I need every line that includes the word "degrees" copied from the material.
+++++
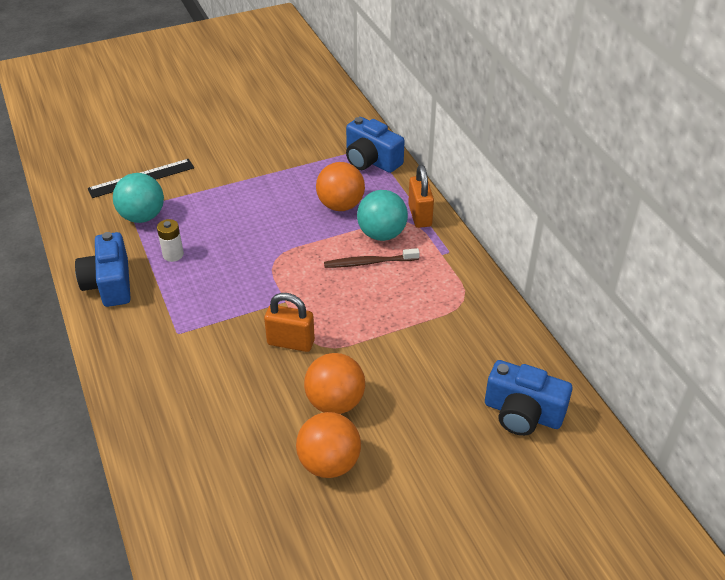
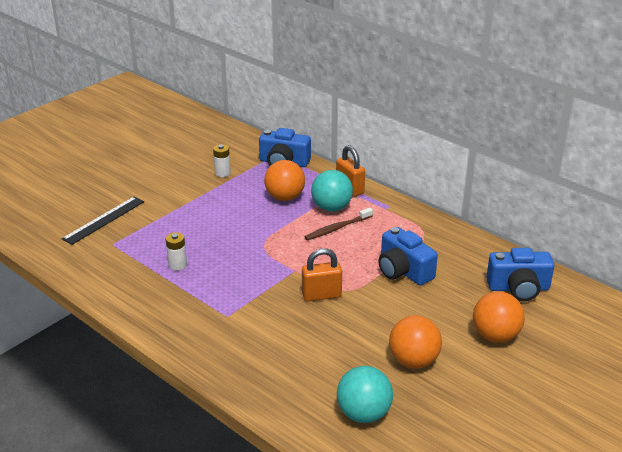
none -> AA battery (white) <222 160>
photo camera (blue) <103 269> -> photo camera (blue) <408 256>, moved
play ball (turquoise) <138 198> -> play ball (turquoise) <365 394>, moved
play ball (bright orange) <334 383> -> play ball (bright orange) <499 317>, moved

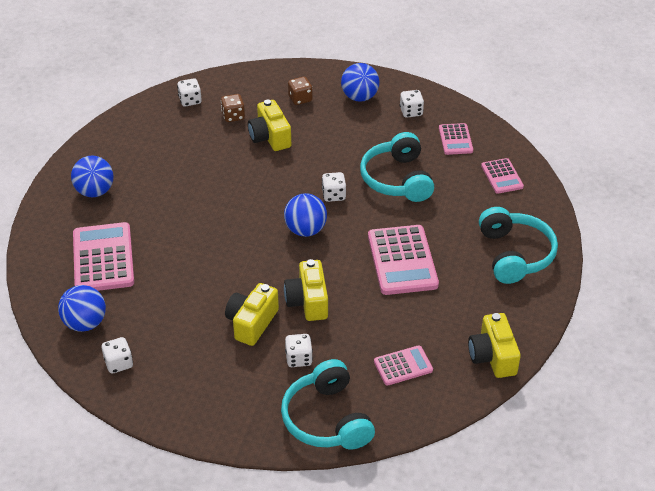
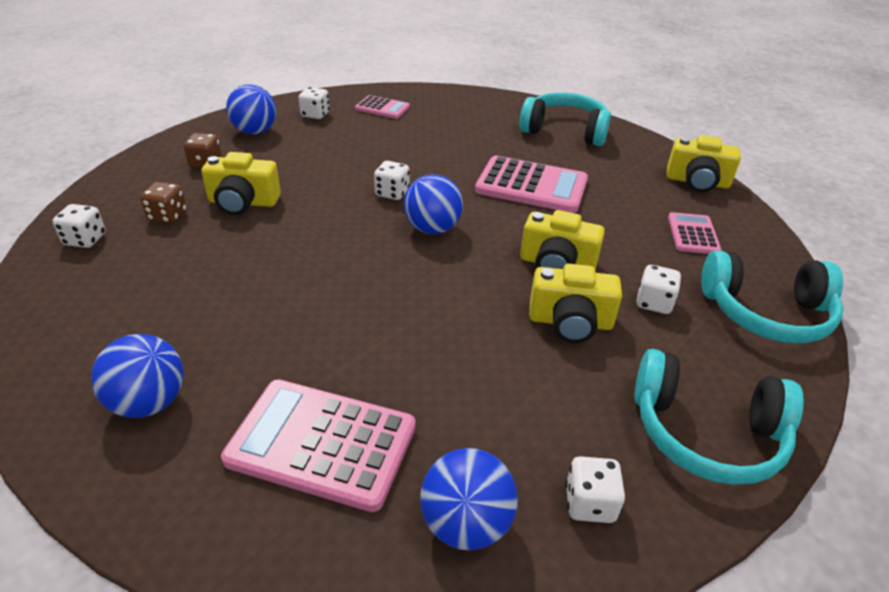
pocket calculator (rosy) <502 176> -> none
over-ear headphones (turquoise) <397 167> -> over-ear headphones (turquoise) <719 417>, moved
photo camera (bright yellow) <252 314> -> photo camera (bright yellow) <575 303>, 45 degrees counterclockwise

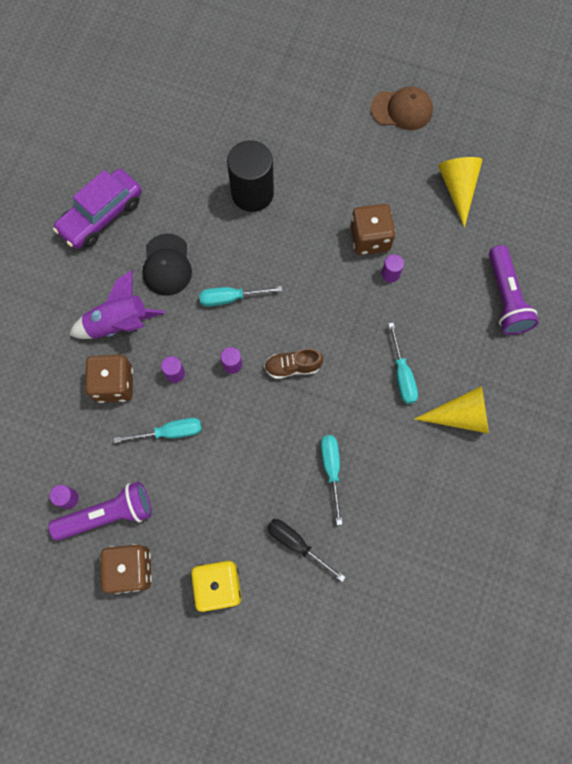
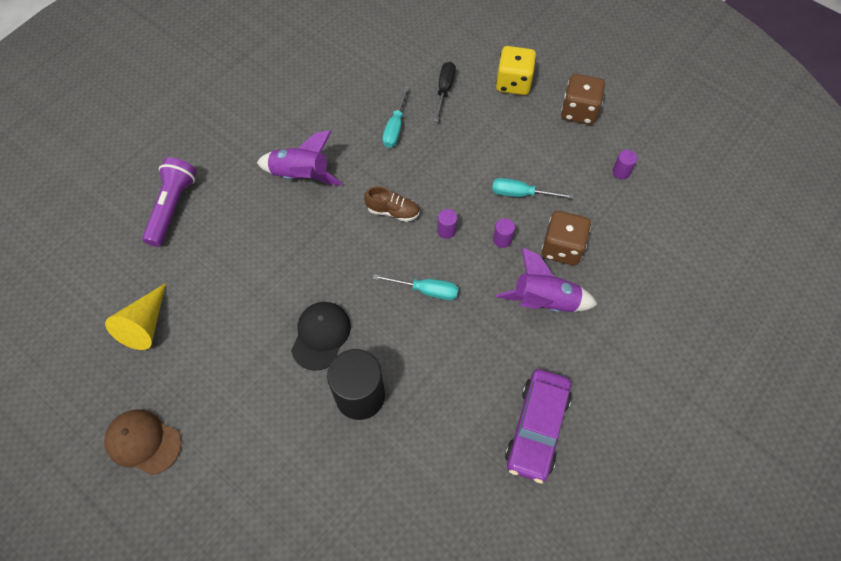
flashlight (purple) <100 511> -> none
die (russet) <373 229> -> none
solid cylinder (purple) <393 268> -> none
cone shape (bright yellow) <451 410> -> none
baseball cap (black) <167 264> -> baseball cap (black) <321 336>, moved
flat screwdriver (turquoise) <403 363> -> toy rocket (purple) <300 158>
car (purple) <97 209> -> car (purple) <538 426>, 135 degrees clockwise
flat screwdriver (black) <306 550> -> flat screwdriver (black) <444 92>, 135 degrees counterclockwise

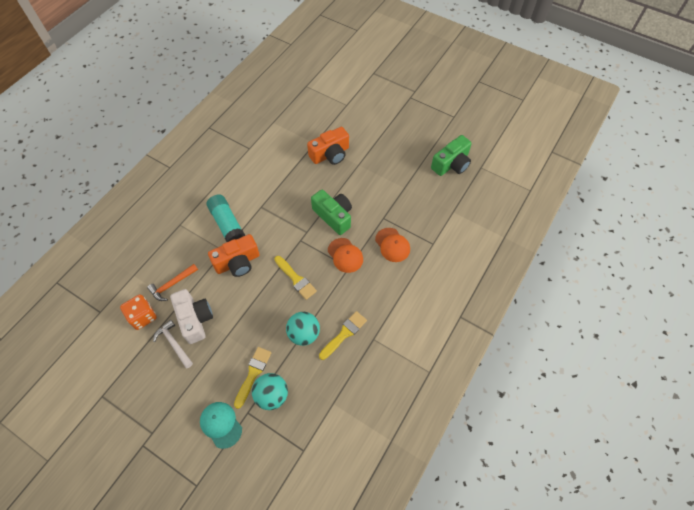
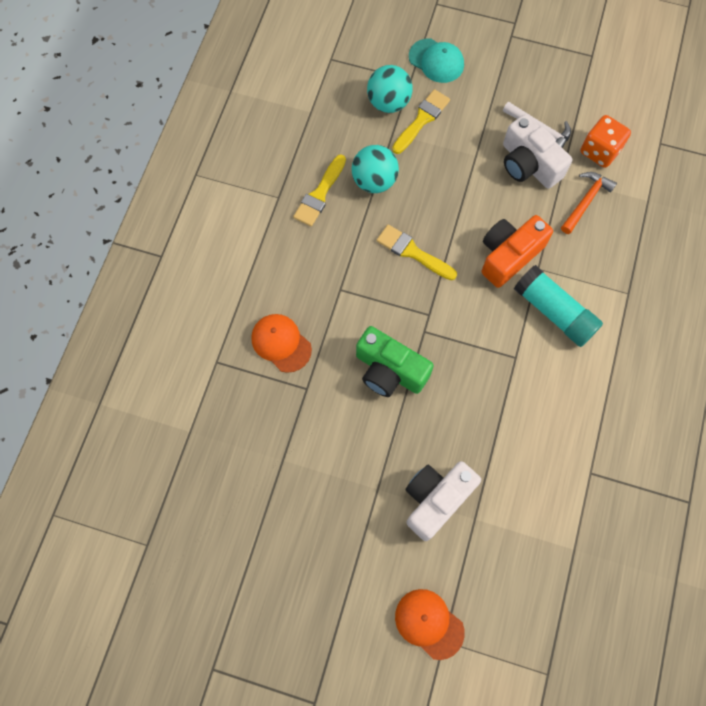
photo camera (emerald) <451 155> -> none
baseball cap (bright orange) <345 255> -> baseball cap (bright orange) <430 624>, moved
photo camera (bright orange) <328 146> -> photo camera (white) <443 501>
brush (bright yellow) <252 378> -> brush (bright yellow) <421 121>, 150 degrees counterclockwise

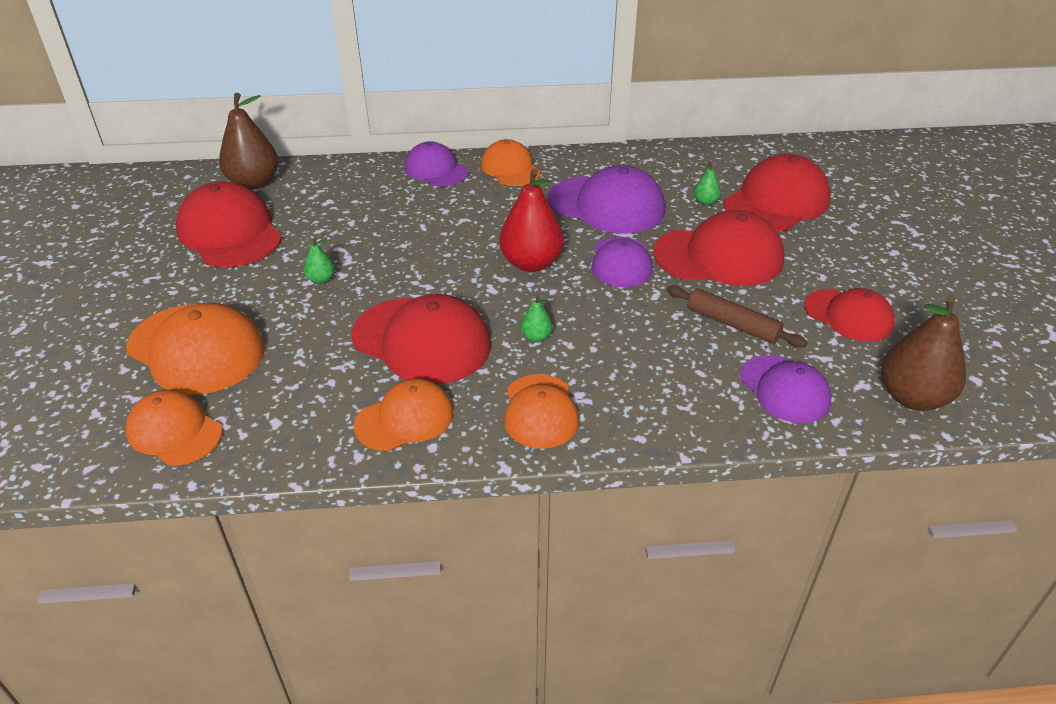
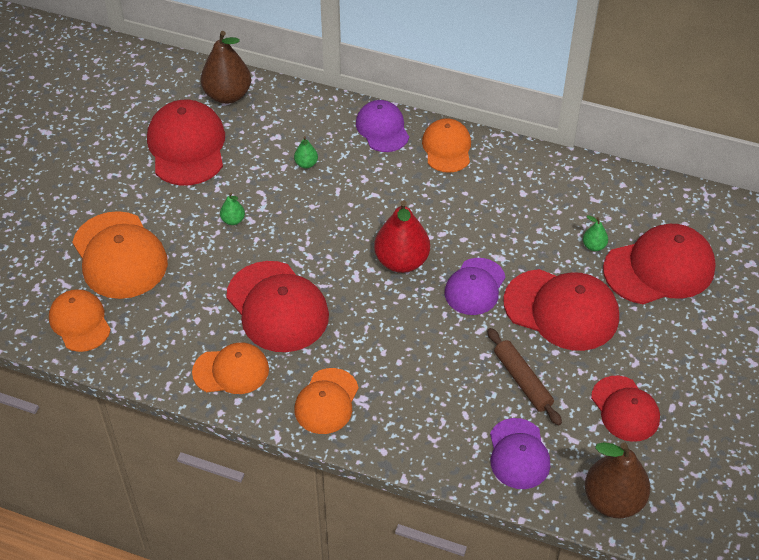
baseball cap (purple) <606 199> -> none
pear (emerald) <536 318> -> pear (emerald) <306 152>, moved

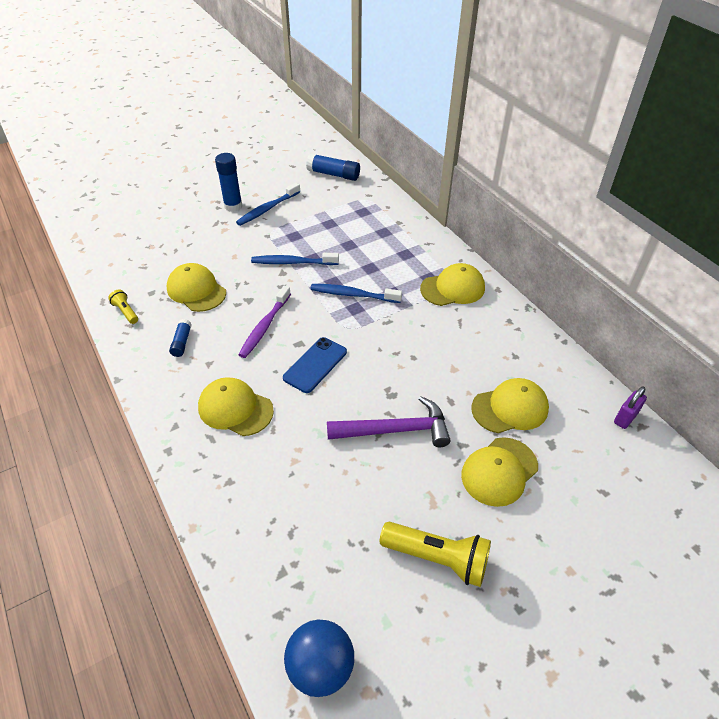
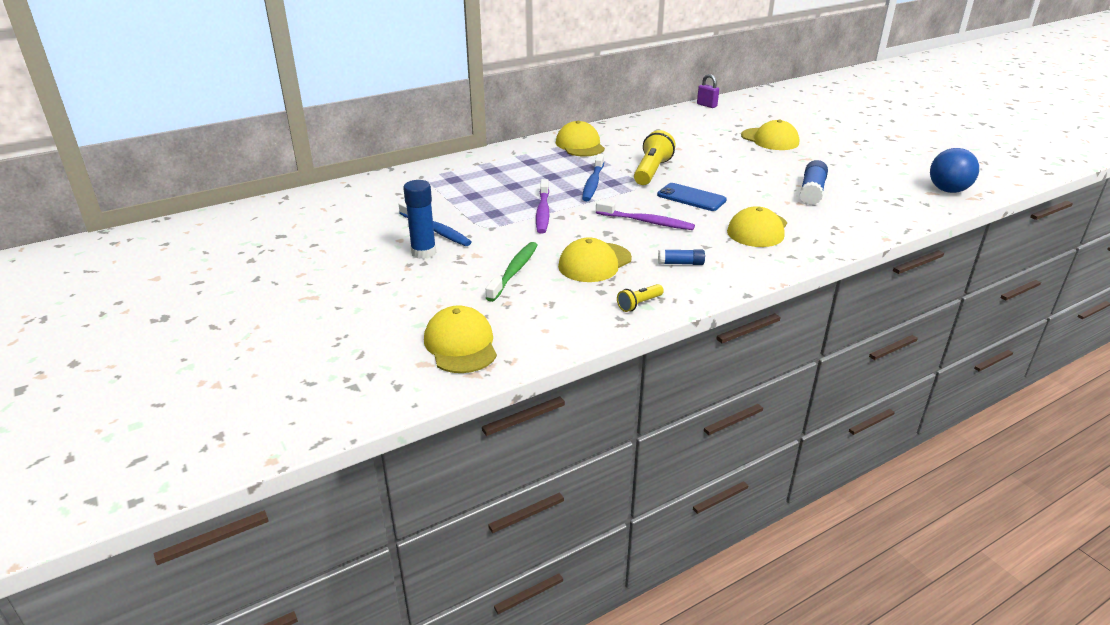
claw hammer (purple) <389 421> -> none
none -> tooth brush (emerald) <512 272>
glue stick (blue) <333 167> -> glue stick (blue) <813 182>, moved
flashlight (bright yellow) <435 554> -> flashlight (bright yellow) <655 157>, moved
baseball cap (bright yellow) <510 405> -> baseball cap (bright yellow) <460 339>, moved
tooth brush (blue) <295 259> -> tooth brush (purple) <542 206>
+++++
- EXERCISE SOLUTION
photo camera (bright yellow) <252 314> -> photo camera (bright yellow) <575 303>, 45 degrees counterclockwise
car (purple) <97 209> -> car (purple) <538 426>, 135 degrees clockwise
flat screwdriver (black) <306 550> -> flat screwdriver (black) <444 92>, 135 degrees counterclockwise
brush (bright yellow) <252 378> -> brush (bright yellow) <421 121>, 150 degrees counterclockwise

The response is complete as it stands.